(What you will do) Here are some records; quote them exactly, leaving out the pictures.
--- Extracted records ---
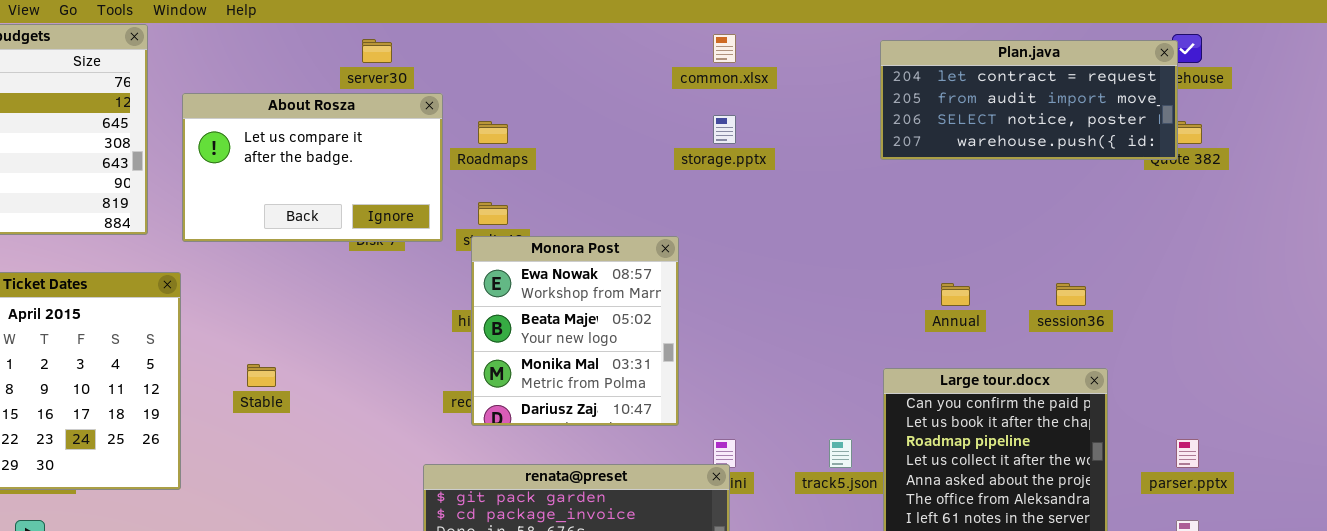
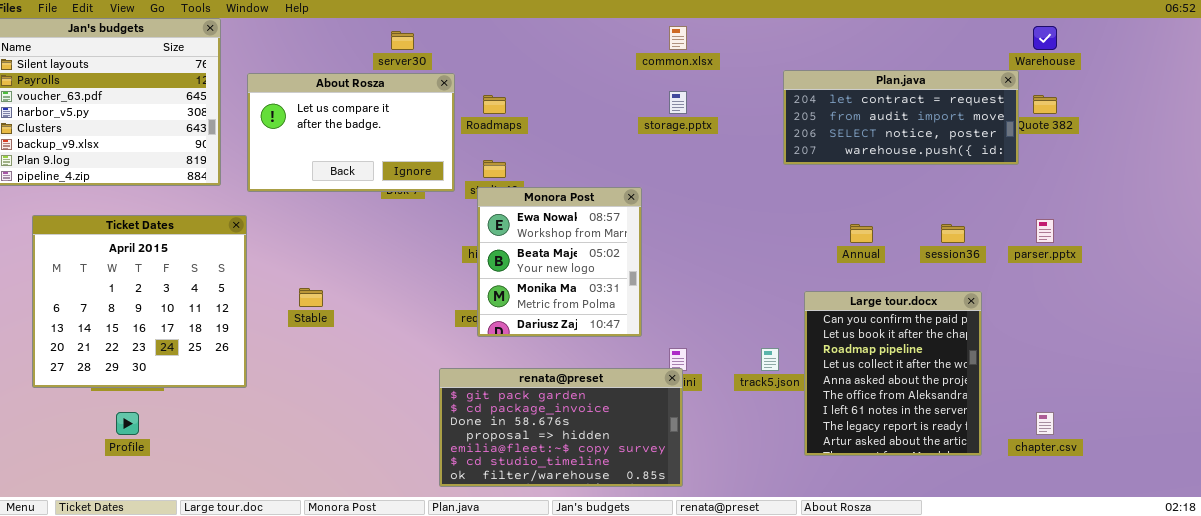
Plan.java: [880,40,1178,160] -> [783,70,1019,165], moved
parser.pptx: [1176,439,1199,468] -> [1036,219,1054,243], moved

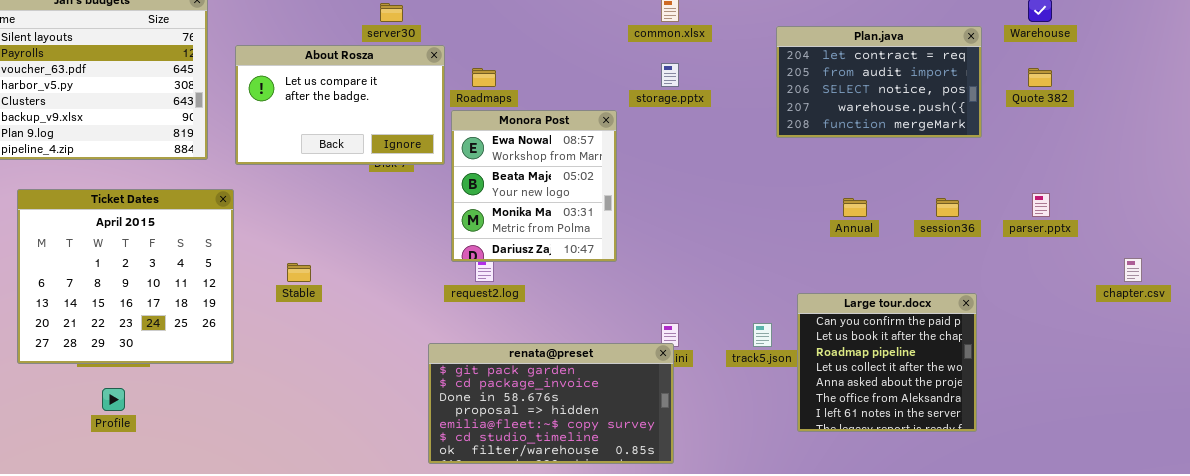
Plan.java: [783,70,1019,165] -> [776,26,982,138], resized
Monora Post: [477,187,642,337] -> [451,110,617,262], moved
Large tour.docx: [804,291,982,456] -> [797,293,977,432], resized
chapter.csv: [1036,412,1054,435] -> [1124,258,1142,282], moved

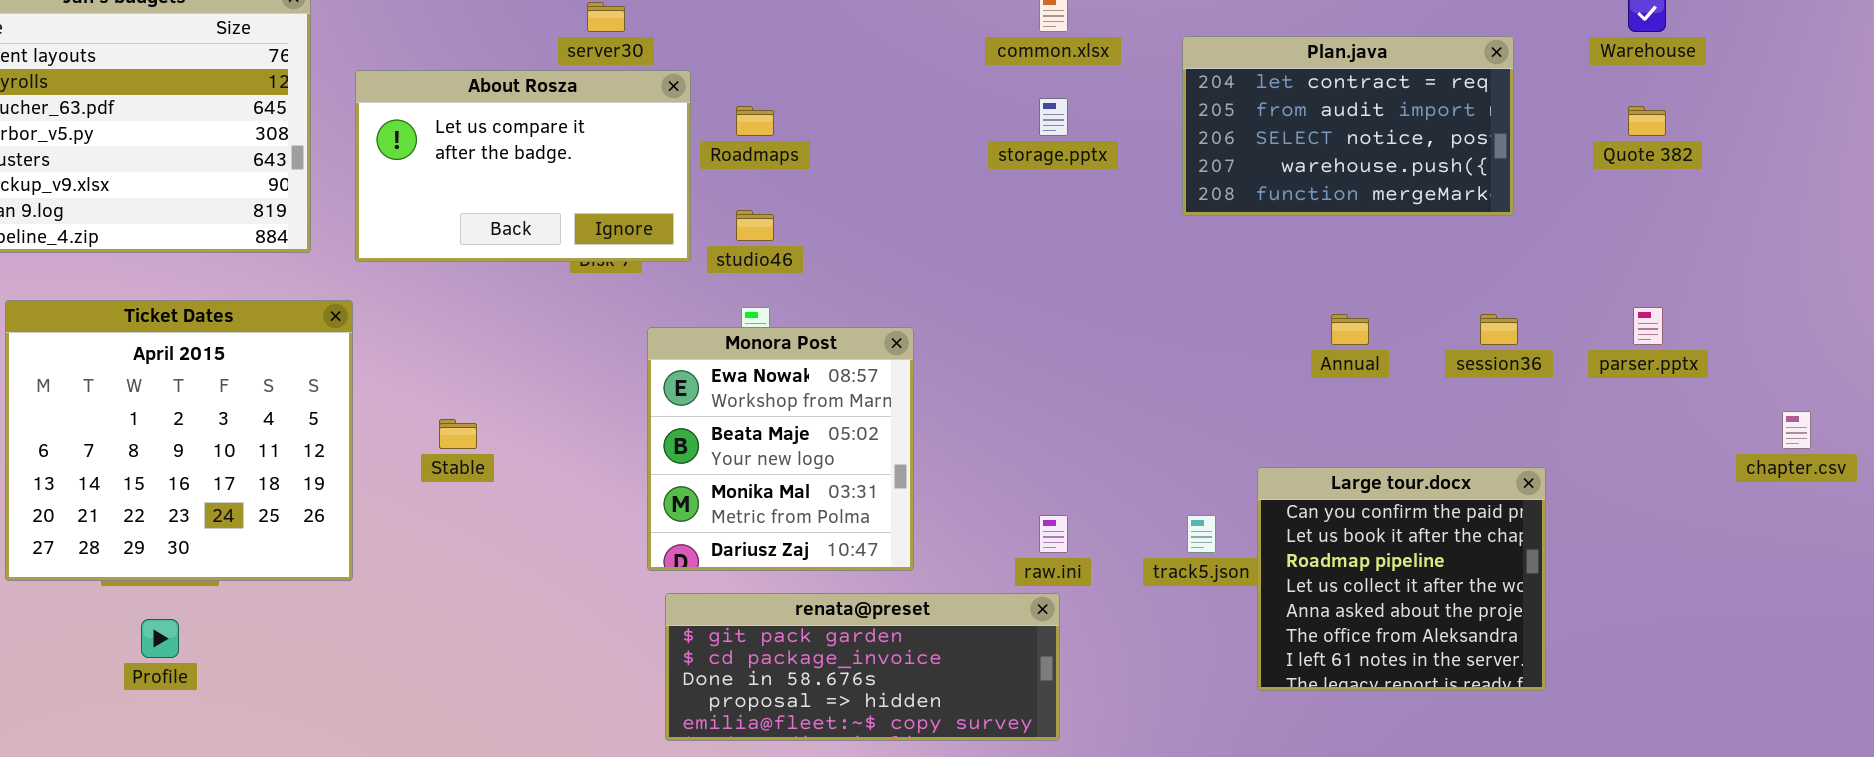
Plan.java: [776,26,982,138] -> [1182,36,1514,216], moved
Monora Post: [451,110,617,262] -> [647,327,914,571], moved
renata@preset: [428,343,674,464] -> [665,593,1060,741], resized

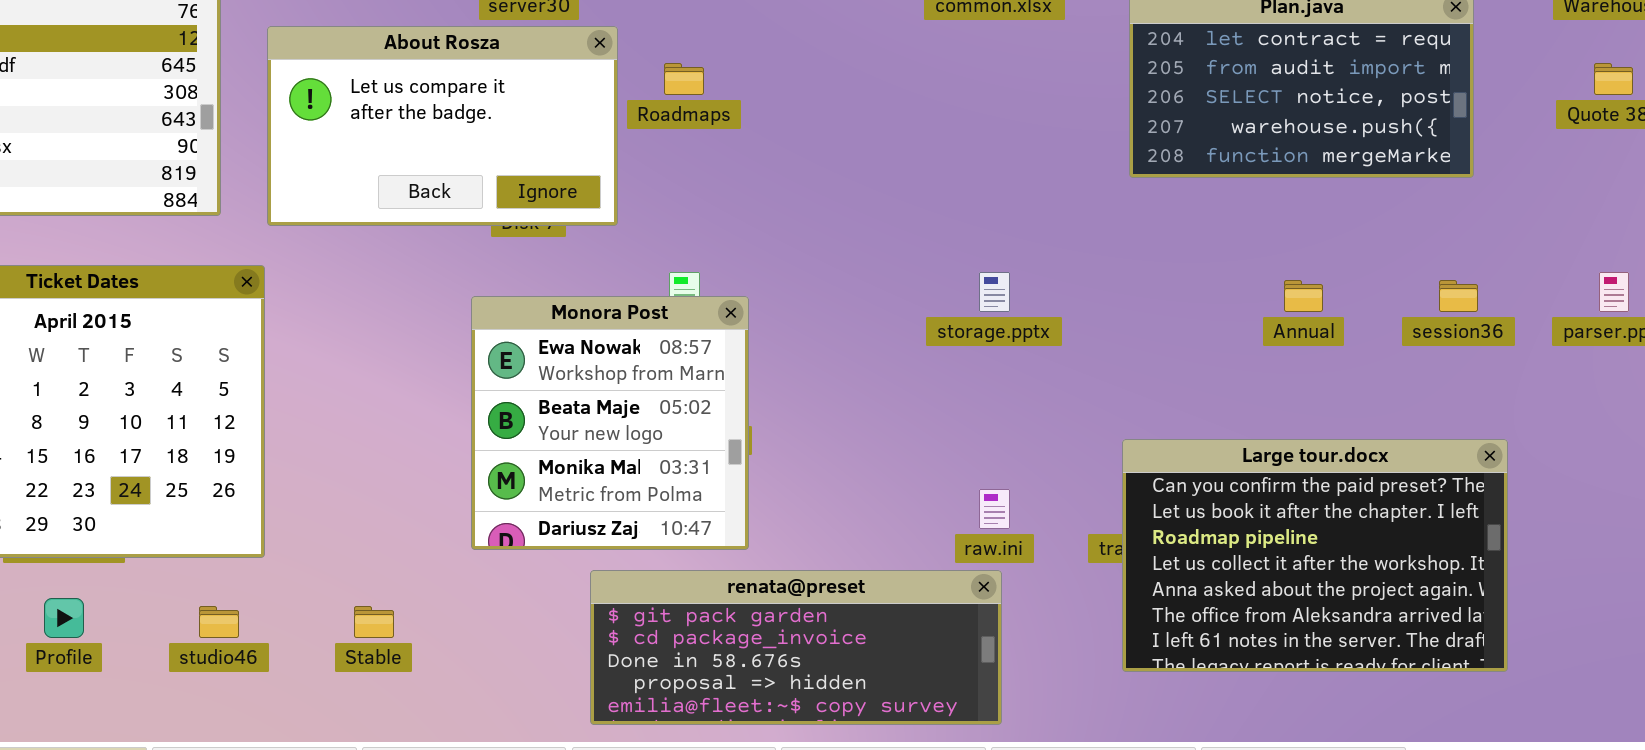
storage.pptx: [1039,98,1068,136] -> [979,272,1010,312], moved
studio46: [736,210,774,241] -> [199,606,239,638], moved
Monora Post: [647,327,914,571] -> [471,296,749,550], moved
Stable: [439,419,477,449] -> [354,606,394,638], moved
Large tour.docx: [1257,467,1546,691] -> [1122,439,1508,672], resized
---
(Finished task)
Plan.java: [880,40,1178,160] -> [783,70,1019,165], moved
parser.pptx: [1176,439,1199,468] -> [1036,219,1054,243], moved

Plan.java: [783,70,1019,165] -> [776,26,982,138], resized
Monora Post: [477,187,642,337] -> [451,110,617,262], moved
Large tour.docx: [804,291,982,456] -> [797,293,977,432], resized
chapter.csv: [1036,412,1054,435] -> [1124,258,1142,282], moved

Plan.java: [776,26,982,138] -> [1182,36,1514,216], moved
Monora Post: [451,110,617,262] -> [647,327,914,571], moved
renata@preset: [428,343,674,464] -> [665,593,1060,741], resized

storage.pptx: [1039,98,1068,136] -> [979,272,1010,312], moved
studio46: [736,210,774,241] -> [199,606,239,638], moved
Monora Post: [647,327,914,571] -> [471,296,749,550], moved
Stable: [439,419,477,449] -> [354,606,394,638], moved
Large tour.docx: [1257,467,1546,691] -> [1122,439,1508,672], resized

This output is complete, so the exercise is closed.